▶ _Task item_
Go through the data below and copy each line where the word "grey" occurs.

▶ _Data for this task_
----------------
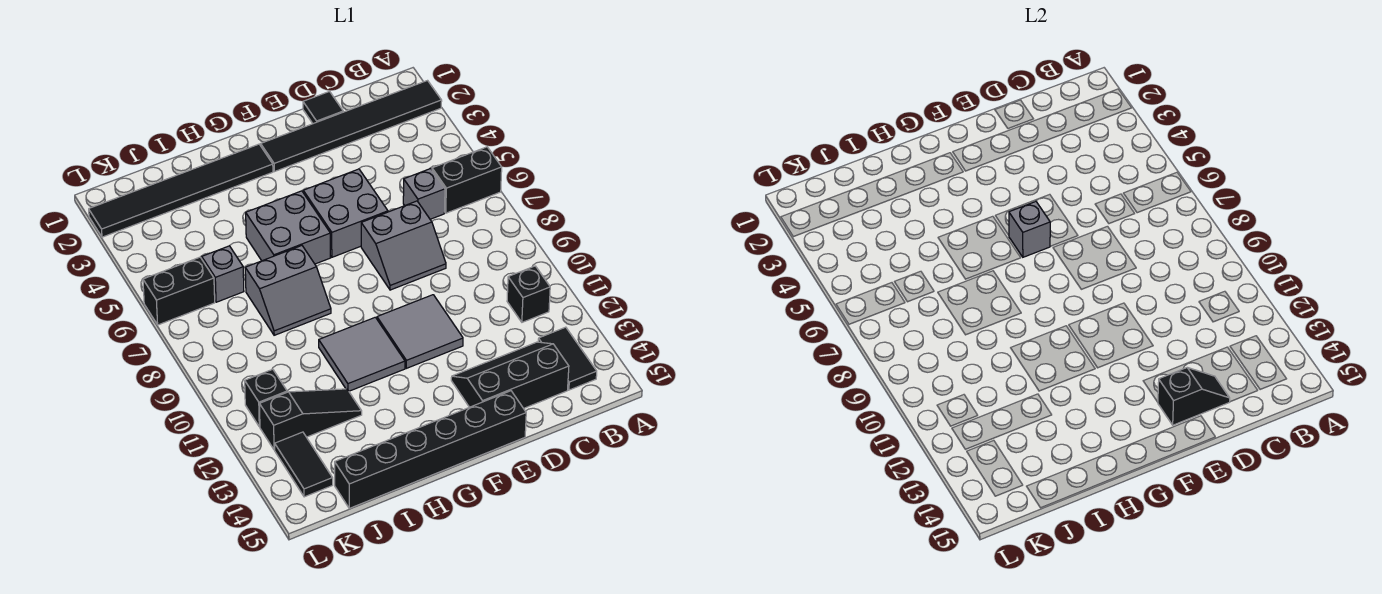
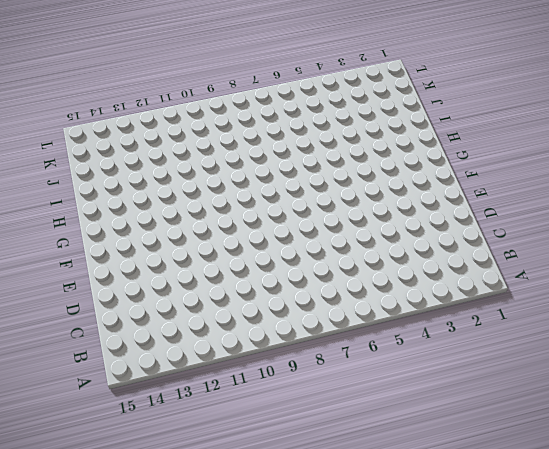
none -> black tile A2:F2 level 1
none -> black brick A6:B6 level 1
none -> black brick B11 level 1

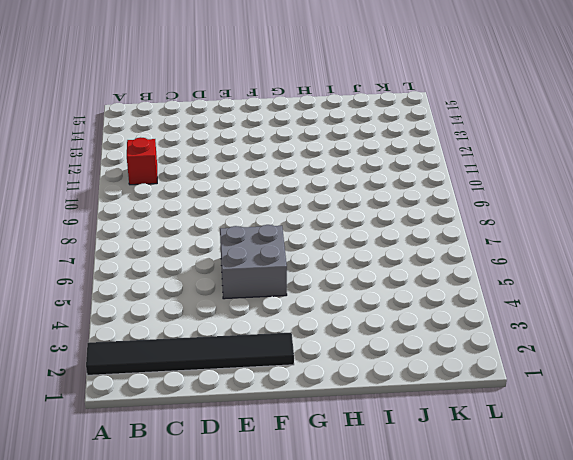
red brick B11 level 1 -> black brick B11 level 1
none -> black brick A6:B6 level 1
none -> black tile B13:B14 level 1
none -> grey brick C6 level 1

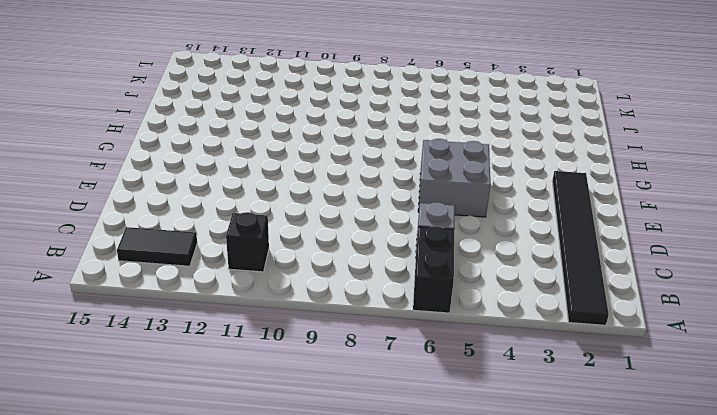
none -> black slope C13:E14 level 1 top 14
none -> black tile D1 level 1
none -> grey slope D7:E8 level 1 top 7

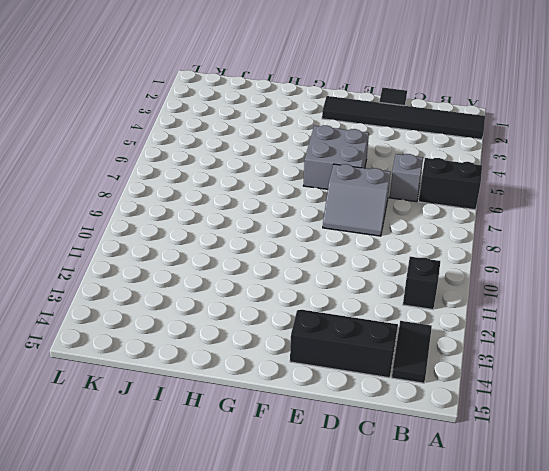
none -> grey tile E10:F11 level 1
none -> black brick E15:J15 level 1
none -> black tile G2:L2 level 1

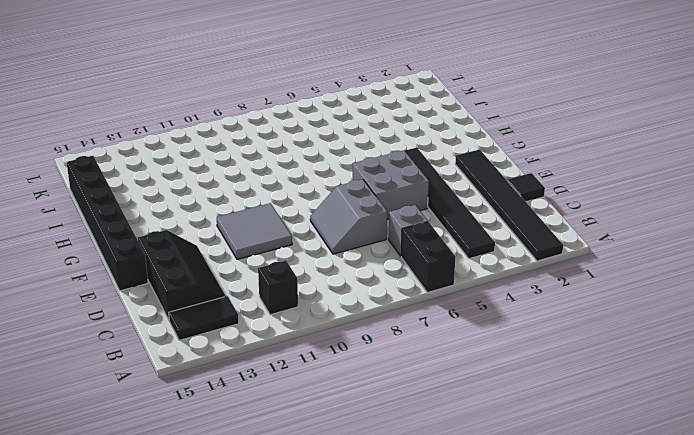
black tile B4:G4 level 1 -> black tile G2:L2 level 1
none -> grey brick G5:H6 level 1
none -> grey tile G10:H11 level 1
none -> grey slope H7:I8 level 1 top 7

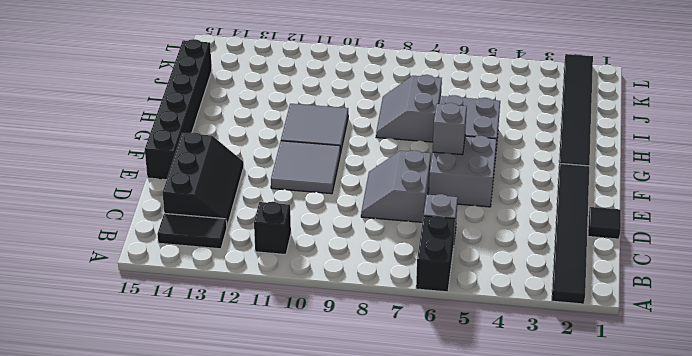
none -> black slope I12:K12 level 1 top K
none -> grey brick J6 level 1
none -> black brick K6:L6 level 1

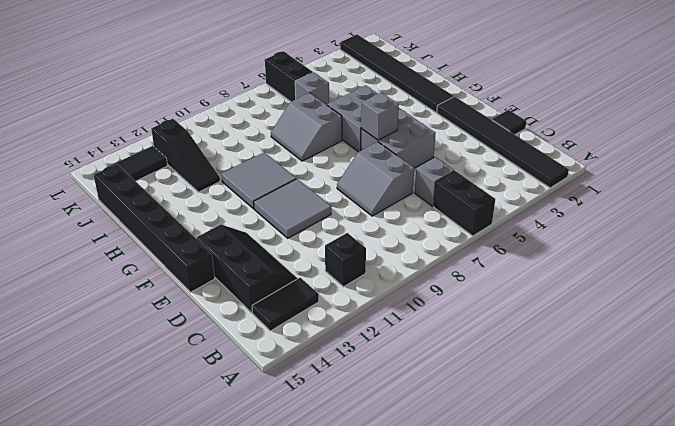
none -> black brick K11 level 1
none -> black slope D14:E14 level 2 top E

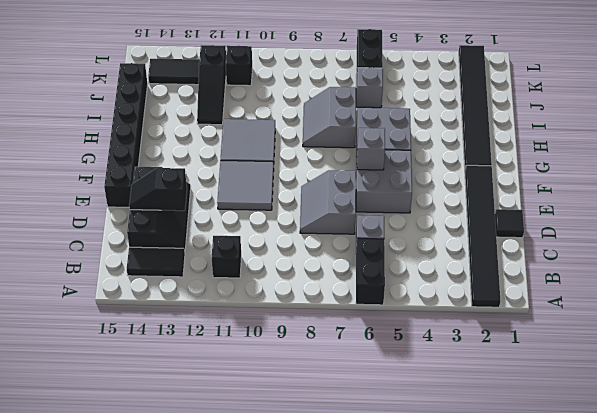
black slope D13:D14 level 2 top 13 -> black slope D14:E14 level 2 top E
----------------
▶ _Answer space_
none -> grey brick C6 level 1
none -> grey slope D7:E8 level 1 top 7
none -> grey tile E10:F11 level 1
none -> grey brick G5:H6 level 1
none -> grey tile G10:H11 level 1
none -> grey slope H7:I8 level 1 top 7
none -> grey brick J6 level 1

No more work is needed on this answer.